• _Raw data_:
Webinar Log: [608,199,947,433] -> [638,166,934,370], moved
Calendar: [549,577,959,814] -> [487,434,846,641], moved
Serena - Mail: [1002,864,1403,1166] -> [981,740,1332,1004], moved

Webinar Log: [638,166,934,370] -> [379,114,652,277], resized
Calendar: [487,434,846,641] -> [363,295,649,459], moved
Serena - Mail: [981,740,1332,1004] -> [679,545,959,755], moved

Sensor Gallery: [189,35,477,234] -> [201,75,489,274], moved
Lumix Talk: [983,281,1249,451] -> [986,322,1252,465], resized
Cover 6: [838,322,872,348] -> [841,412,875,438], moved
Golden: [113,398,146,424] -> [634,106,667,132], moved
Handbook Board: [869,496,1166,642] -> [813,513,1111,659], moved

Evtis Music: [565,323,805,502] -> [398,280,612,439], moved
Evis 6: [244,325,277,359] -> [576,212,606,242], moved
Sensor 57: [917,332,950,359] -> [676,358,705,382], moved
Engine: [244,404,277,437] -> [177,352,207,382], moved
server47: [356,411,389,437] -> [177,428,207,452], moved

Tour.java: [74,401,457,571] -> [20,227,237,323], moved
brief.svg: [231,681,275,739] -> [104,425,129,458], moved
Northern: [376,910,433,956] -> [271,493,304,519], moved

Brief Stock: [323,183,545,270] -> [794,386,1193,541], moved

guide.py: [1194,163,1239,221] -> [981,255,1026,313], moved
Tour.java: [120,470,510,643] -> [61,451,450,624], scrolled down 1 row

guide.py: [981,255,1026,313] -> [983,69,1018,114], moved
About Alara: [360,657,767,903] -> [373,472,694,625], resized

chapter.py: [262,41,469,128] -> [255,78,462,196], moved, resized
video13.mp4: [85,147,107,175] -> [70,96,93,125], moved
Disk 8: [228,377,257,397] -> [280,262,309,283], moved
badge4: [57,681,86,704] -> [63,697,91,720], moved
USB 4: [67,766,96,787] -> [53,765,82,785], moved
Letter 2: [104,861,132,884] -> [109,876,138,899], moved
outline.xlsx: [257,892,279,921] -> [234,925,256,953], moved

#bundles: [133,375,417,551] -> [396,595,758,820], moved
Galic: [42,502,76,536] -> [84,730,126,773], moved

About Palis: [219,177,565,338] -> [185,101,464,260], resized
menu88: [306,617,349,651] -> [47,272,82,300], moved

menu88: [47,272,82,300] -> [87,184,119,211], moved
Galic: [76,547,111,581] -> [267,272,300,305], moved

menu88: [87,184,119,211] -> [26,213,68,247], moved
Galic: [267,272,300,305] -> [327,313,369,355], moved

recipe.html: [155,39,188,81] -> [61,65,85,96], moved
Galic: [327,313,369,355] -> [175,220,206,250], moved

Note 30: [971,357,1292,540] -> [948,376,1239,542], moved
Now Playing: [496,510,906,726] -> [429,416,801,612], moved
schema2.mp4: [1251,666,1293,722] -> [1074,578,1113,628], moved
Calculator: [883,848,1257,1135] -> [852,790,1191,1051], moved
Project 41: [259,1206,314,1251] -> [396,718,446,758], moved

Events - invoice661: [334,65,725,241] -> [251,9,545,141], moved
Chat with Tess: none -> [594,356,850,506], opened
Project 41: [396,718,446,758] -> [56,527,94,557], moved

• _Requirement_: Nothing in the listing above may be altered; transcribe all of it.

• _Solution for this problem_:
Webinar Log: [608,199,947,433] -> [638,166,934,370], moved
Calendar: [549,577,959,814] -> [487,434,846,641], moved
Serena - Mail: [1002,864,1403,1166] -> [981,740,1332,1004], moved

Webinar Log: [638,166,934,370] -> [379,114,652,277], resized
Calendar: [487,434,846,641] -> [363,295,649,459], moved
Serena - Mail: [981,740,1332,1004] -> [679,545,959,755], moved

Sensor Gallery: [189,35,477,234] -> [201,75,489,274], moved
Lumix Talk: [983,281,1249,451] -> [986,322,1252,465], resized
Cover 6: [838,322,872,348] -> [841,412,875,438], moved
Golden: [113,398,146,424] -> [634,106,667,132], moved
Handbook Board: [869,496,1166,642] -> [813,513,1111,659], moved

Evtis Music: [565,323,805,502] -> [398,280,612,439], moved
Evis 6: [244,325,277,359] -> [576,212,606,242], moved
Sensor 57: [917,332,950,359] -> [676,358,705,382], moved
Engine: [244,404,277,437] -> [177,352,207,382], moved
server47: [356,411,389,437] -> [177,428,207,452], moved

Tour.java: [74,401,457,571] -> [20,227,237,323], moved
brief.svg: [231,681,275,739] -> [104,425,129,458], moved
Northern: [376,910,433,956] -> [271,493,304,519], moved

Brief Stock: [323,183,545,270] -> [794,386,1193,541], moved

guide.py: [1194,163,1239,221] -> [981,255,1026,313], moved
Tour.java: [120,470,510,643] -> [61,451,450,624], scrolled down 1 row

guide.py: [981,255,1026,313] -> [983,69,1018,114], moved
About Alara: [360,657,767,903] -> [373,472,694,625], resized

chapter.py: [262,41,469,128] -> [255,78,462,196], moved, resized
video13.mp4: [85,147,107,175] -> [70,96,93,125], moved
Disk 8: [228,377,257,397] -> [280,262,309,283], moved
badge4: [57,681,86,704] -> [63,697,91,720], moved
USB 4: [67,766,96,787] -> [53,765,82,785], moved
Letter 2: [104,861,132,884] -> [109,876,138,899], moved
outline.xlsx: [257,892,279,921] -> [234,925,256,953], moved

#bundles: [133,375,417,551] -> [396,595,758,820], moved
Galic: [42,502,76,536] -> [84,730,126,773], moved

About Palis: [219,177,565,338] -> [185,101,464,260], resized
menu88: [306,617,349,651] -> [47,272,82,300], moved

menu88: [47,272,82,300] -> [87,184,119,211], moved
Galic: [76,547,111,581] -> [267,272,300,305], moved

menu88: [87,184,119,211] -> [26,213,68,247], moved
Galic: [267,272,300,305] -> [327,313,369,355], moved

recipe.html: [155,39,188,81] -> [61,65,85,96], moved
Galic: [327,313,369,355] -> [175,220,206,250], moved

Note 30: [971,357,1292,540] -> [948,376,1239,542], moved
Now Playing: [496,510,906,726] -> [429,416,801,612], moved
schema2.mp4: [1251,666,1293,722] -> [1074,578,1113,628], moved
Calculator: [883,848,1257,1135] -> [852,790,1191,1051], moved
Project 41: [259,1206,314,1251] -> [396,718,446,758], moved

Events - invoice661: [334,65,725,241] -> [251,9,545,141], moved
Chat with Tess: none -> [594,356,850,506], opened
Project 41: [396,718,446,758] -> [56,527,94,557], moved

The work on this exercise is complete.